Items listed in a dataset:
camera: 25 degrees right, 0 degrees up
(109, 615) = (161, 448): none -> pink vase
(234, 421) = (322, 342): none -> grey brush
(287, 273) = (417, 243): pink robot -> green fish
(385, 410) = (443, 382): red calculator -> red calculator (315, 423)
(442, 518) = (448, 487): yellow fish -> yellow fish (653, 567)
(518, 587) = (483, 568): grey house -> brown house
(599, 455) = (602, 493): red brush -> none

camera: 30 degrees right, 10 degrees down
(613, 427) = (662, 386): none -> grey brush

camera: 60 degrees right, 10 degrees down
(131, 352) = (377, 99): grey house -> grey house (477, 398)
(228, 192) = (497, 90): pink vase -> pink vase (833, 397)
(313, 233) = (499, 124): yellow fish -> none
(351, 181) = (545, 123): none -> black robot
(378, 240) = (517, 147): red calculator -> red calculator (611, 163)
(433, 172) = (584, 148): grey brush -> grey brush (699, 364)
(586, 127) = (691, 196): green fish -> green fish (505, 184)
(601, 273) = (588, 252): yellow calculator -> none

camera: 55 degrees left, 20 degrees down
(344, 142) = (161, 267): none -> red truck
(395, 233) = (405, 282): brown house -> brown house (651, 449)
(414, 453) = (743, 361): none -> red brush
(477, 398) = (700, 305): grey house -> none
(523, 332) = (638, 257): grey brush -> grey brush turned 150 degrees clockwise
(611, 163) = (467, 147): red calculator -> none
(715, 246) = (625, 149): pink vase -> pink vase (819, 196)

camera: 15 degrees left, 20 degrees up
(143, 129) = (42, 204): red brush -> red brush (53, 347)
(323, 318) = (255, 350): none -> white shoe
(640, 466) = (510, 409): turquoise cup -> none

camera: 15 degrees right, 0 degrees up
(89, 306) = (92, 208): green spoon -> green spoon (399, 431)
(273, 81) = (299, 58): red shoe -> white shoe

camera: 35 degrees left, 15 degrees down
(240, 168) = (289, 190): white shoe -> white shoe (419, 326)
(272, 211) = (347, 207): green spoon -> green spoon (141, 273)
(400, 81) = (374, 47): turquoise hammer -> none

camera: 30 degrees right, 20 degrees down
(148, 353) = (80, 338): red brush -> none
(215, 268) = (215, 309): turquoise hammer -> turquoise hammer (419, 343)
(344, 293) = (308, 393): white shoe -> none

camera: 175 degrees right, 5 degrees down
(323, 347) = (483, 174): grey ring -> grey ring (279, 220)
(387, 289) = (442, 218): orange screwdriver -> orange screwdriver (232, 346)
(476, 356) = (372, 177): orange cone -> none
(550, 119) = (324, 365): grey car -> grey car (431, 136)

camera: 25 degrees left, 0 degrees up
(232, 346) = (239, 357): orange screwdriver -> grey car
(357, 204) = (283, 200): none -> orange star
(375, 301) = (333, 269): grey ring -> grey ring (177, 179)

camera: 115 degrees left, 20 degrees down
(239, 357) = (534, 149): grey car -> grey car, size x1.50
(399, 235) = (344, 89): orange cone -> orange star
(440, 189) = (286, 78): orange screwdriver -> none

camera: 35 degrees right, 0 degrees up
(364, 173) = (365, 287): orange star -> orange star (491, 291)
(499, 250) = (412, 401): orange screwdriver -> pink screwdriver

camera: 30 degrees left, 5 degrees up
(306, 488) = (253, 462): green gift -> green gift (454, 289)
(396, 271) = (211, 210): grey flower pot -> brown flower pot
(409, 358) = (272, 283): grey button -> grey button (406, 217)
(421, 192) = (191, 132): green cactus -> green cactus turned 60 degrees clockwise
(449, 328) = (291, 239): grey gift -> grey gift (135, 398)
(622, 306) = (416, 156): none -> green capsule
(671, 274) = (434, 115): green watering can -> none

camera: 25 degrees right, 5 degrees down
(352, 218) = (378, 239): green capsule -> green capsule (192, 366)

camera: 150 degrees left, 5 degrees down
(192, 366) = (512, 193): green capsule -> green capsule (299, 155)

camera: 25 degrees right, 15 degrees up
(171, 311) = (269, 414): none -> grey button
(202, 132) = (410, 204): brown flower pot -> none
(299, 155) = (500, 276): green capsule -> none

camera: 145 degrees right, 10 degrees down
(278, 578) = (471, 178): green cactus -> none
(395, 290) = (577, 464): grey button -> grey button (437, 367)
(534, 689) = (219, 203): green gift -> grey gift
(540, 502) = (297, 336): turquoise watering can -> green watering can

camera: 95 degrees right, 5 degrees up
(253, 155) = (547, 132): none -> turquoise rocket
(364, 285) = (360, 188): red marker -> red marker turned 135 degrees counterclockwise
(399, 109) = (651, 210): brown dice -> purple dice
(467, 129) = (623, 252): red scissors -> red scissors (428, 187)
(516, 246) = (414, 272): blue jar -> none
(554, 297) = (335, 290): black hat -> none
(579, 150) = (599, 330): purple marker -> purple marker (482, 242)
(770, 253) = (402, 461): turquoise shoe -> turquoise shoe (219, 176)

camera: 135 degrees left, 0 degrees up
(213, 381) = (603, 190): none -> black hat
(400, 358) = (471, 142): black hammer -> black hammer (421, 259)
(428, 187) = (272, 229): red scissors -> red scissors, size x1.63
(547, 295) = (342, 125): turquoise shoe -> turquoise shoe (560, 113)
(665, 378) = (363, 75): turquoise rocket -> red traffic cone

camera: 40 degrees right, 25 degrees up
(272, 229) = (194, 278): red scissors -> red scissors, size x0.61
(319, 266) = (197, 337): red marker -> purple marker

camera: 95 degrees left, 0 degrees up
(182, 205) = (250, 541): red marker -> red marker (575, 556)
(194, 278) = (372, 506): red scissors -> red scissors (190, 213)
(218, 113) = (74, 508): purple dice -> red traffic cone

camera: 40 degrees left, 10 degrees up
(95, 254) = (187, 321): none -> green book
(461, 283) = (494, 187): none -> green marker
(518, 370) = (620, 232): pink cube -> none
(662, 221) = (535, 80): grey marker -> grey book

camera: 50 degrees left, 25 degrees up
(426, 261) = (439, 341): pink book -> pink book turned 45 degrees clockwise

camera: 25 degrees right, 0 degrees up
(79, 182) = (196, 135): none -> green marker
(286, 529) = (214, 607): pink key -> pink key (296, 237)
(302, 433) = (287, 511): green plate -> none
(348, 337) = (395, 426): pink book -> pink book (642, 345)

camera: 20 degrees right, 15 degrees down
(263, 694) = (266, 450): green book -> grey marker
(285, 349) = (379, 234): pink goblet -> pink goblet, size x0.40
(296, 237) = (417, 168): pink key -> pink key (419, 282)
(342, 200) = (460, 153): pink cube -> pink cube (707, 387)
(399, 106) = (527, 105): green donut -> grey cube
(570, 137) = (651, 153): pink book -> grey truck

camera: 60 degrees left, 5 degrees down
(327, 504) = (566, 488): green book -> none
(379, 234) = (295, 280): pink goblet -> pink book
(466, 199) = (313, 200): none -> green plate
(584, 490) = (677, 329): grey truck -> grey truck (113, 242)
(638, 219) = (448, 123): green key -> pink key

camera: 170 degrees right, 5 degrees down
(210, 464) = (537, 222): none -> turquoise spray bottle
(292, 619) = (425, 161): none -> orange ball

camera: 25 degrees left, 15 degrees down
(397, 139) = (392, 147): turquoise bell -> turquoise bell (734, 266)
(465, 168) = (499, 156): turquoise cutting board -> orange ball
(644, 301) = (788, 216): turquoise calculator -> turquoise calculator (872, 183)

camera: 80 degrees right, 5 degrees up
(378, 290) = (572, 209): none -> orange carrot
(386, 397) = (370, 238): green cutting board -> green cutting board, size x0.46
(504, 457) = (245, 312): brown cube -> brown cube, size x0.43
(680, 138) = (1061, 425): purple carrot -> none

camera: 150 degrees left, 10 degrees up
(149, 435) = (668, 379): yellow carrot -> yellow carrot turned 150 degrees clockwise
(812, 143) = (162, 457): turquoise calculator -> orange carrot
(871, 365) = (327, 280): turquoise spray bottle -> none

Exercise objective ▸ Give back exactly the lines from the first line of the records through the line holding "(385, 410) = (443, 382): red", including both of those lines and leaving out all others.

Answer box ▸
camera: 25 degrees right, 0 degrees up
(109, 615) = (161, 448): none -> pink vase
(234, 421) = (322, 342): none -> grey brush
(287, 273) = (417, 243): pink robot -> green fish
(385, 410) = (443, 382): red calculator -> red calculator (315, 423)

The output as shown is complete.